• [Data block]:
******

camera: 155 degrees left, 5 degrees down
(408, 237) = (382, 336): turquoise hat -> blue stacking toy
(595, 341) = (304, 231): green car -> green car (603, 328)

******

• [What to do]: Set out exactly the lines from the one bearing "(408, 237) = (382, 336): turquoise" through the end of the data, including both ends and omitting all others.

• [Solution for this problem]:
(408, 237) = (382, 336): turquoise hat -> blue stacking toy
(595, 341) = (304, 231): green car -> green car (603, 328)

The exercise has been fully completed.